# Task requirements:
Copy out the entire listing precisely.

# Data segment:
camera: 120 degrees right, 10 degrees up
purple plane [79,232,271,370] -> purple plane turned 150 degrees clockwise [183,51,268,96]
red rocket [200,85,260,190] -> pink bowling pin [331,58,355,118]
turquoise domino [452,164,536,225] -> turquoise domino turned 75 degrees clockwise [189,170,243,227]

# Answer:
camera: 120 degrees right, 10 degrees up
purple plane [79,232,271,370] -> purple plane turned 150 degrees clockwise [183,51,268,96]
red rocket [200,85,260,190] -> pink bowling pin [331,58,355,118]
turquoise domino [452,164,536,225] -> turquoise domino turned 75 degrees clockwise [189,170,243,227]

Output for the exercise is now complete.